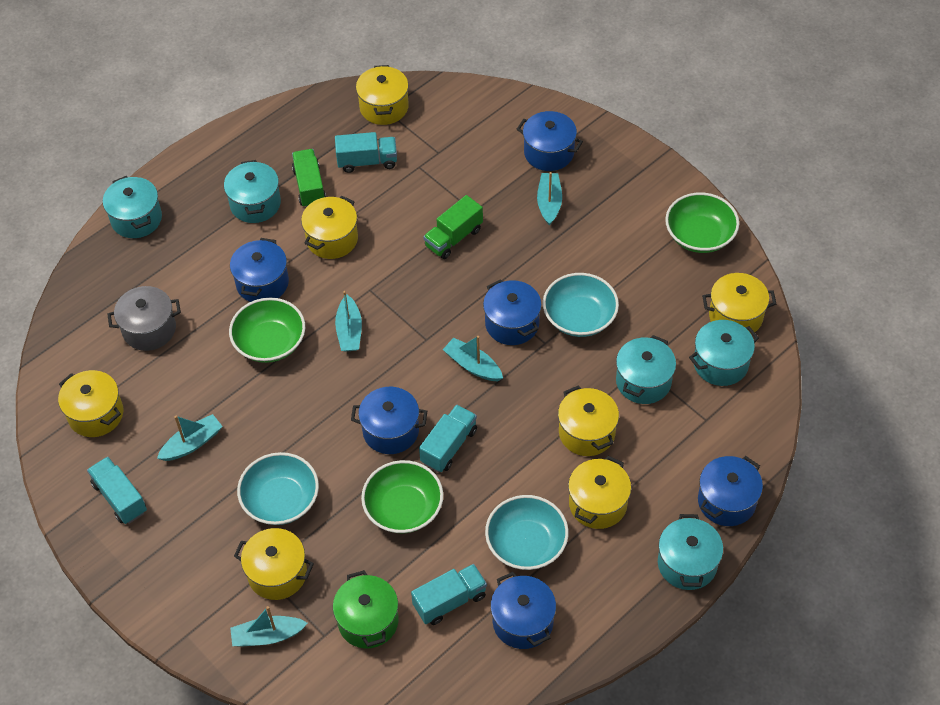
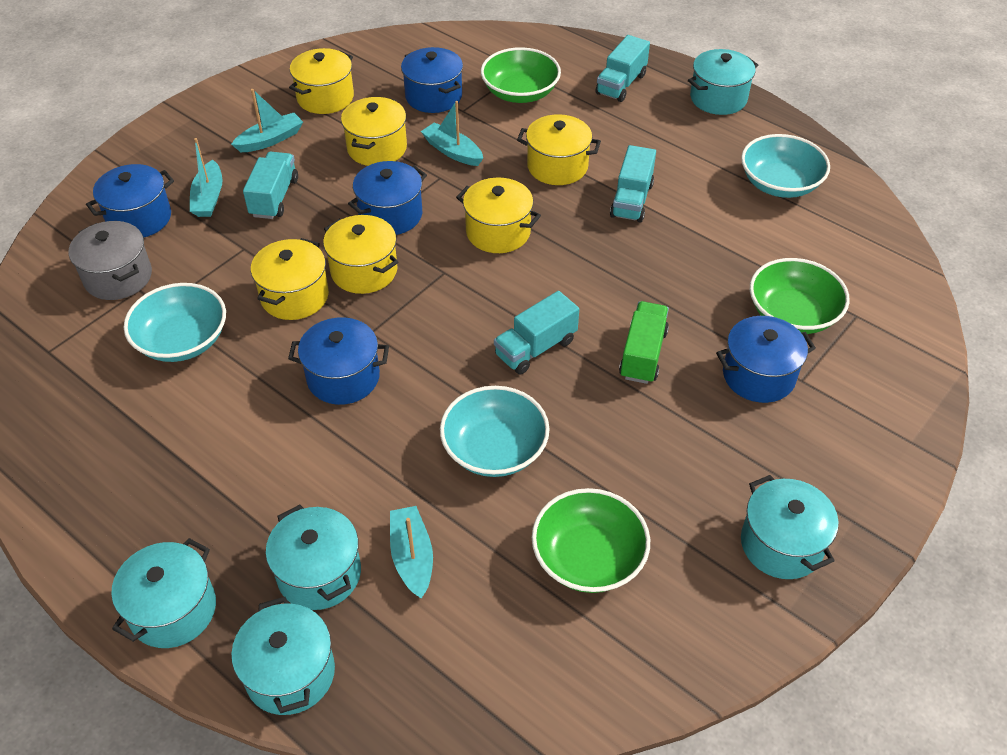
blue pot: 6 -> 5
green pot: 1 -> 0
green truck: 2 -> 1
turquoise boat: 5 -> 4
yellow pot: 7 -> 6

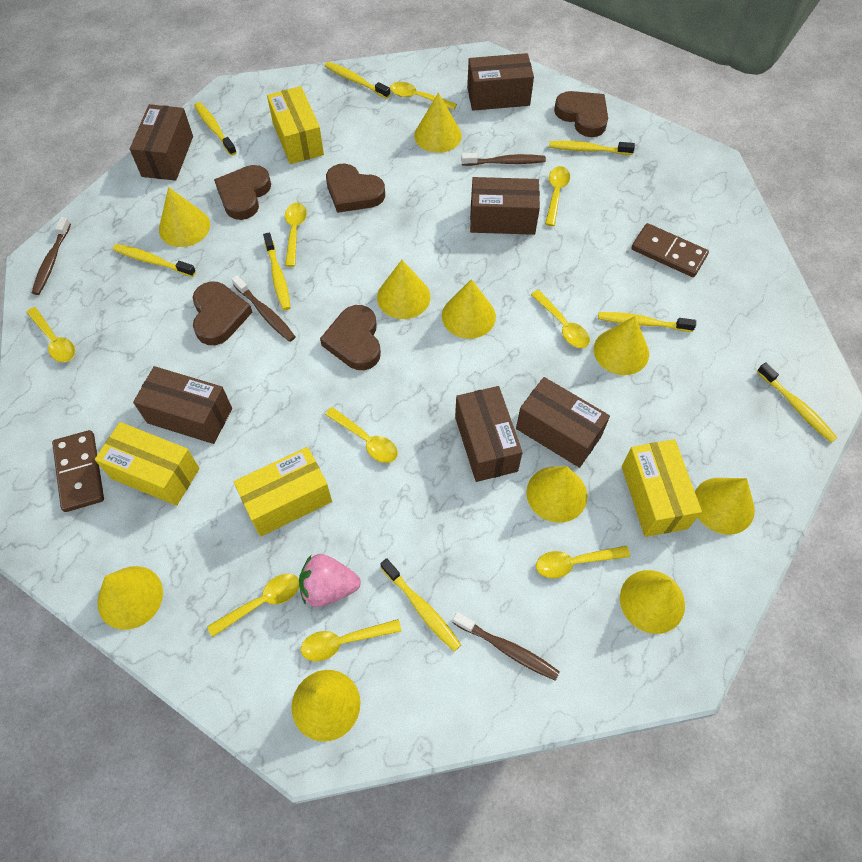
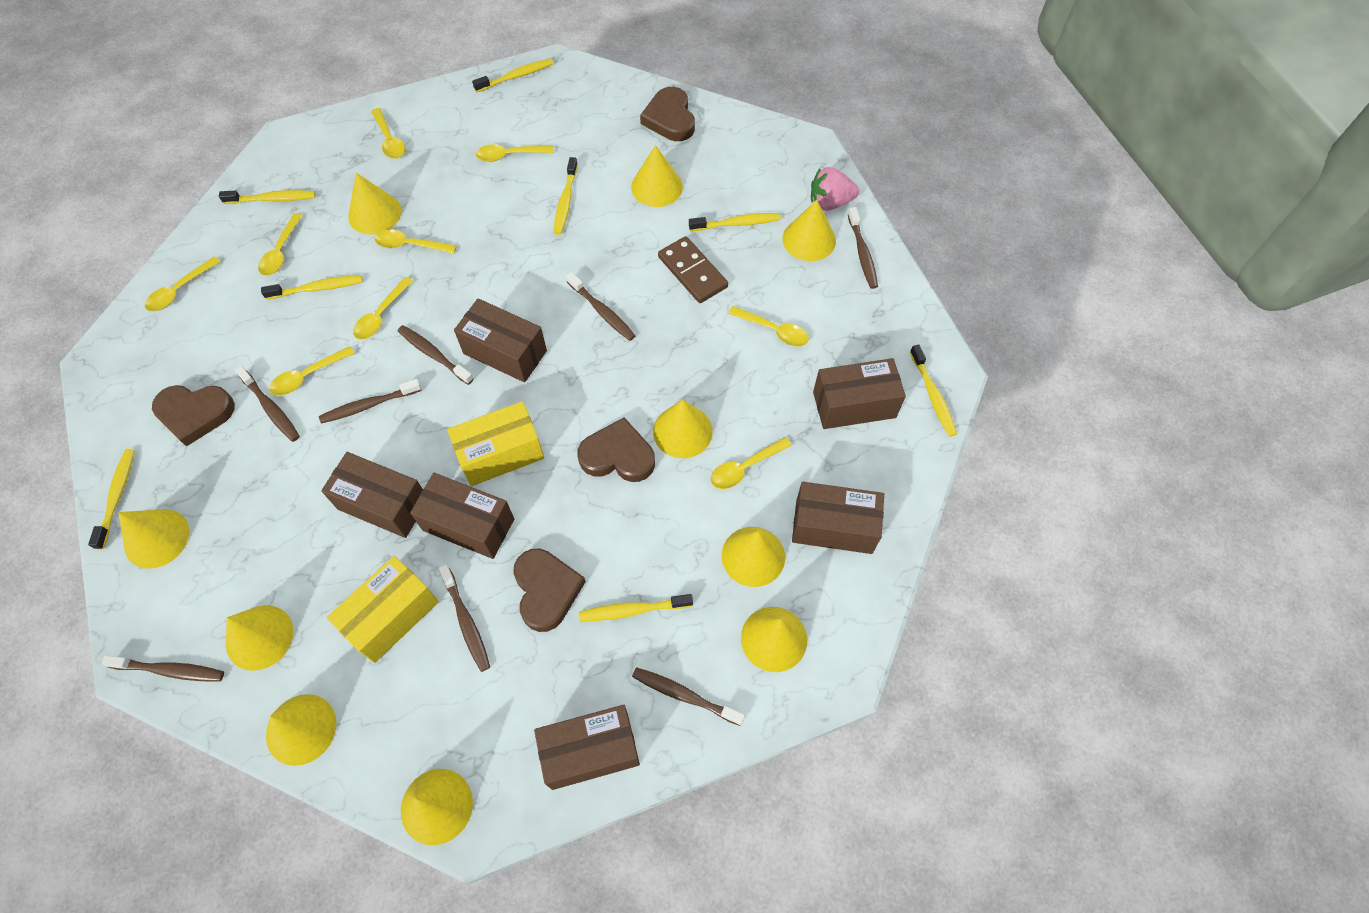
brown domino: 2 -> 1
brown heart: 5 -> 4
brown toothbrush: 4 -> 8
yellow box: 4 -> 2

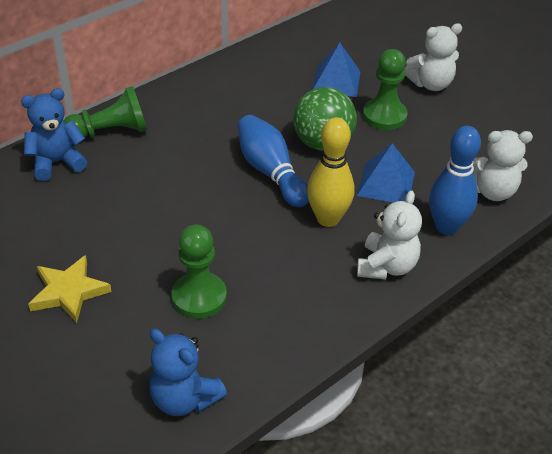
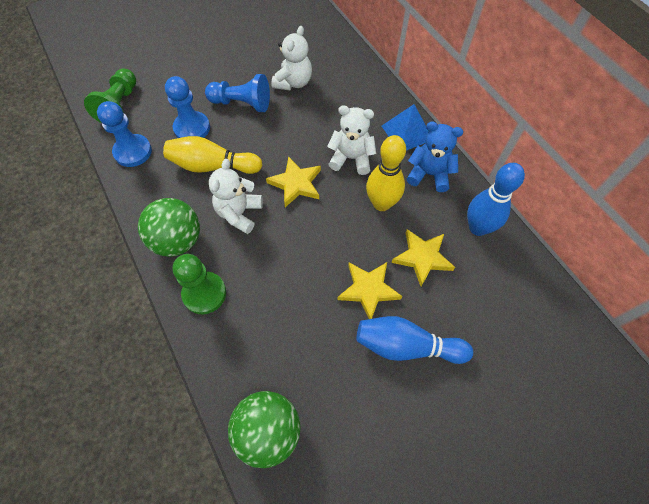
blue pawn: 0 -> 3
blue pyramid: 2 -> 1
blue teddy bear: 2 -> 1
green ball: 1 -> 2
green pawn: 3 -> 2
yellow bowling pin: 1 -> 2
yellow star: 1 -> 3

:::

Task
Set the lines down exactly as they stand, from the one containing "brown heart: 5 -> 4" through the end of the listing, omitting every picture.

Exercise solution
brown heart: 5 -> 4
brown toothbrush: 4 -> 8
yellow box: 4 -> 2

blue pawn: 0 -> 3
blue pyramid: 2 -> 1
blue teddy bear: 2 -> 1
green ball: 1 -> 2
green pawn: 3 -> 2
yellow bowling pin: 1 -> 2
yellow star: 1 -> 3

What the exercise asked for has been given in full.